▶ **INSTRUCTIONS TO FOLLOW**
Restate each record below word for word, skipping images.

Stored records
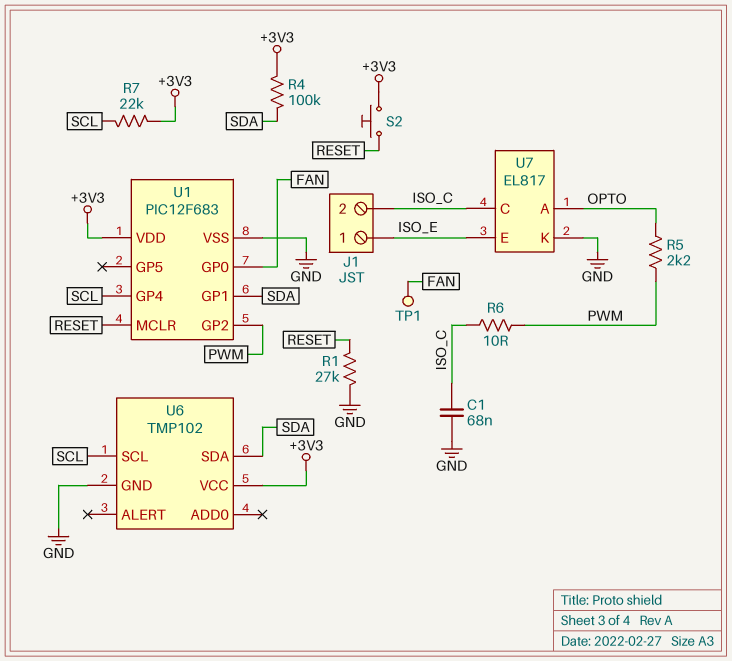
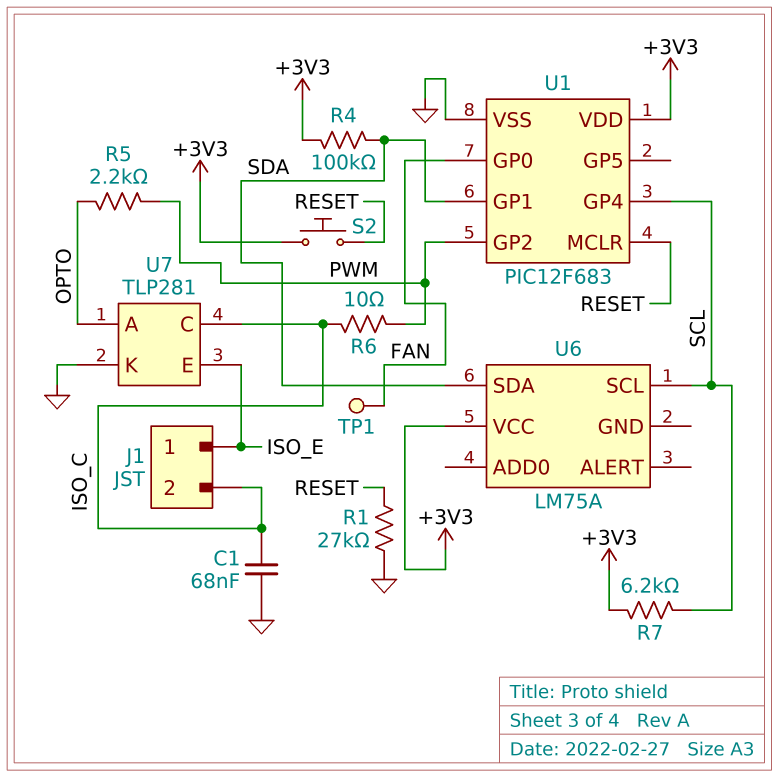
R7: 22k (+3V3, SCL) -> 6.2k (+3V3, SCL)
U6: TMP102 -> LM75A
U6 pin GND: GND -> none
U7: EL817 -> TLP281

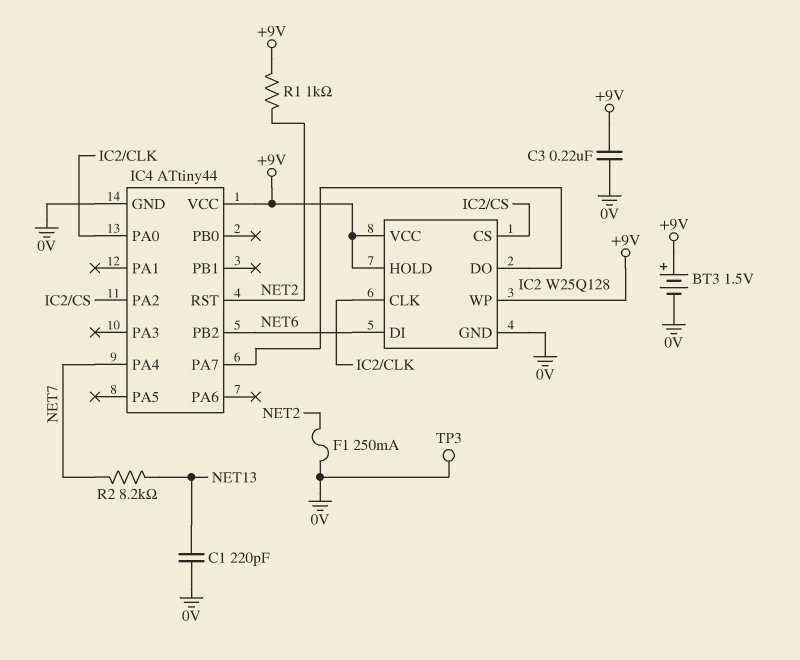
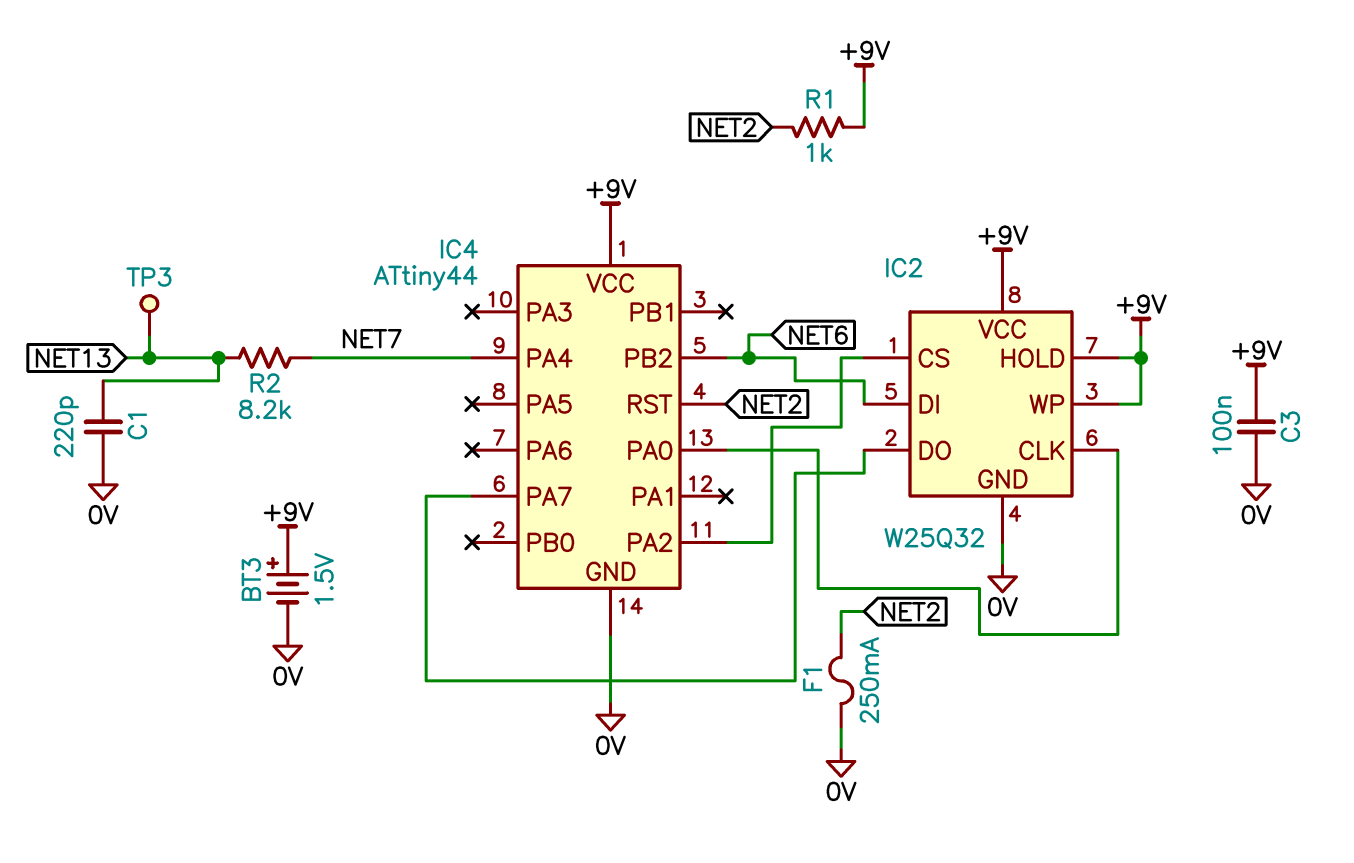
C3: 220nF (+9V, 0V) -> 100nF (+9V, 0V)
IC2: W25Q128 -> W25Q32
TP3: test point (0V) -> test point (NET13)

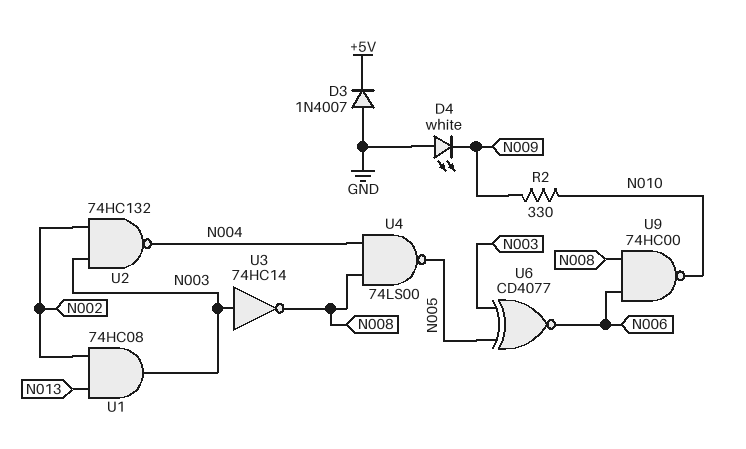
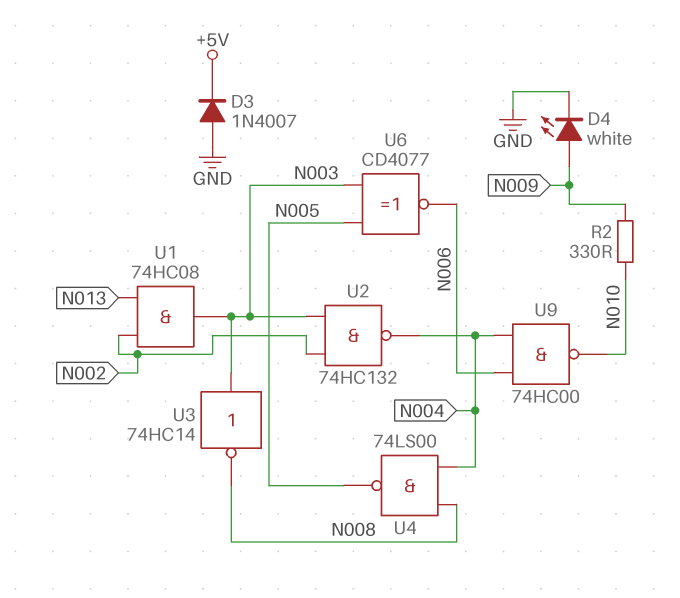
D4: LED white (A GND, K N009) -> LED white (A N009, K GND)
U9: NAND 74HC00 (in N006, in N008, out N010) -> NAND 74HC00 (in N004, in N006, out N010)

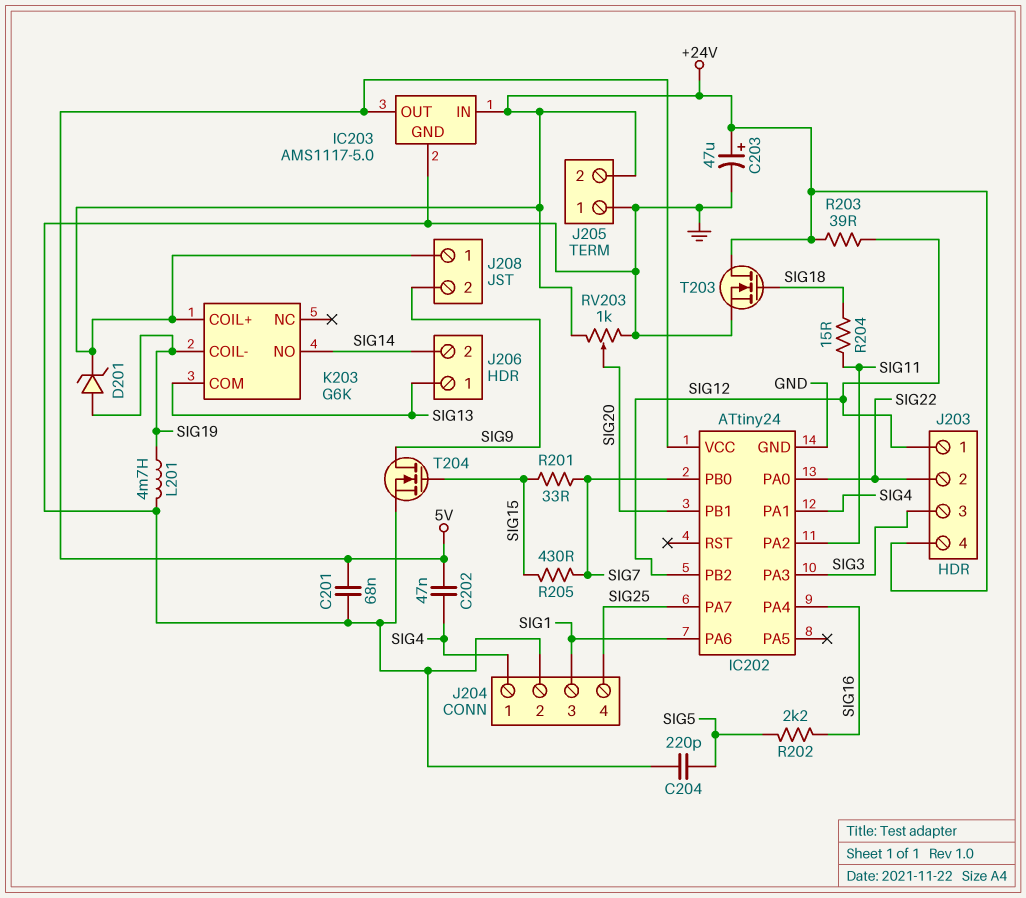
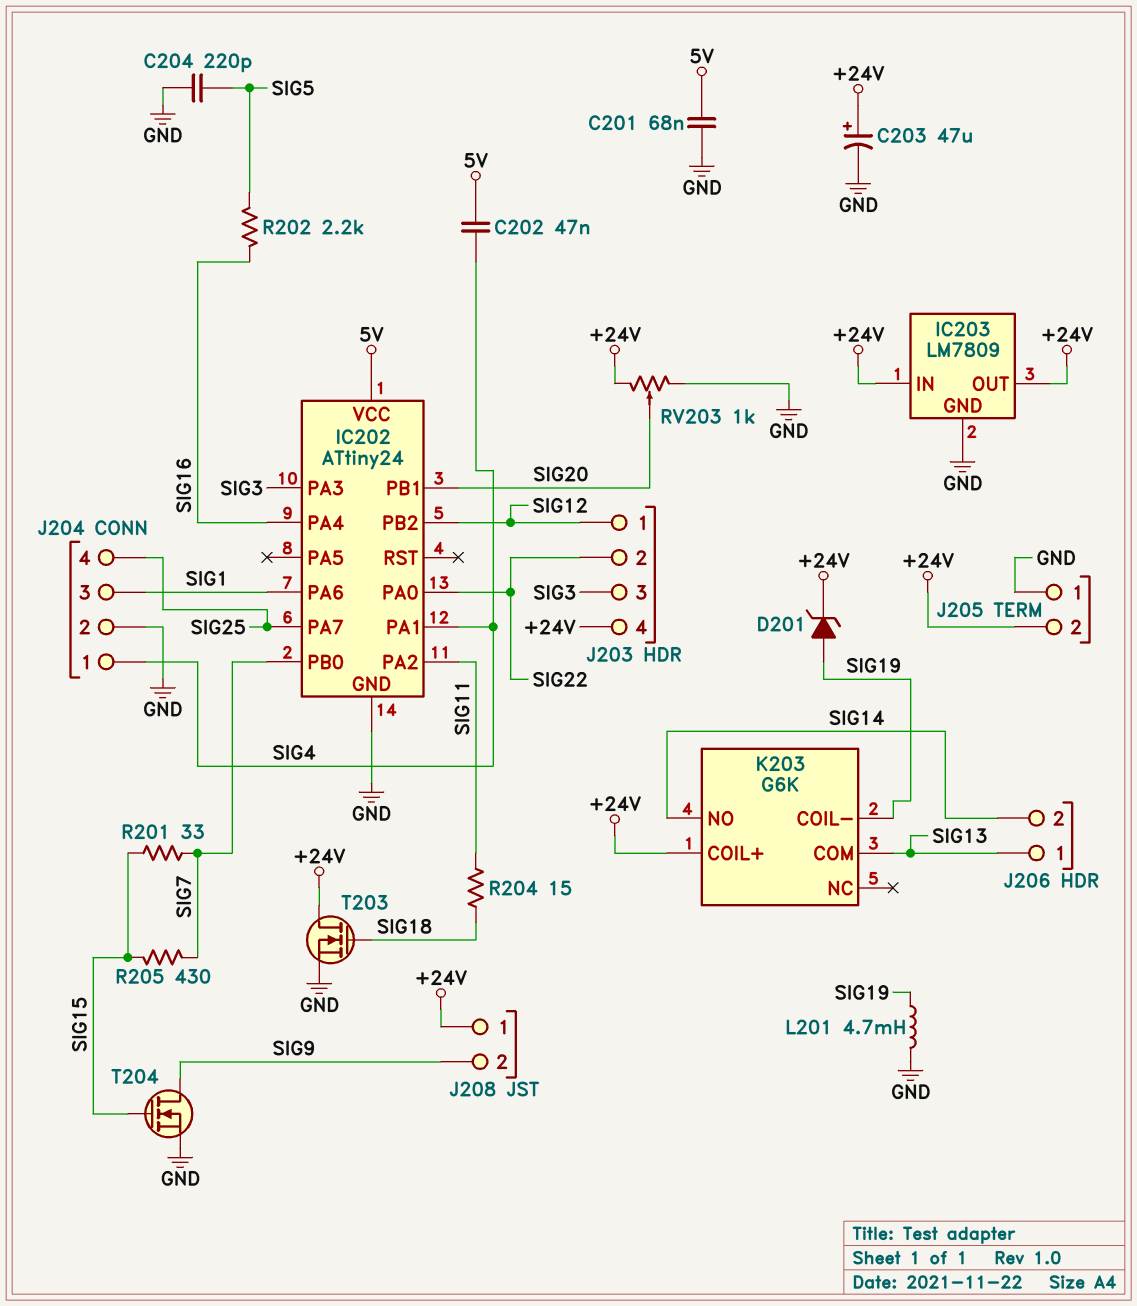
IC203: AMS1117-5.0 -> LM7809
IC203 pin OUT: 5V -> +24V
R203: 39 (+24V, SIG12) -> none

▶ **EXERCISE RESPONSE**
R7: 22k (+3V3, SCL) -> 6.2k (+3V3, SCL)
U6: TMP102 -> LM75A
U6 pin GND: GND -> none
U7: EL817 -> TLP281

C3: 220nF (+9V, 0V) -> 100nF (+9V, 0V)
IC2: W25Q128 -> W25Q32
TP3: test point (0V) -> test point (NET13)

D4: LED white (A GND, K N009) -> LED white (A N009, K GND)
U9: NAND 74HC00 (in N006, in N008, out N010) -> NAND 74HC00 (in N004, in N006, out N010)

IC203: AMS1117-5.0 -> LM7809
IC203 pin OUT: 5V -> +24V
R203: 39 (+24V, SIG12) -> none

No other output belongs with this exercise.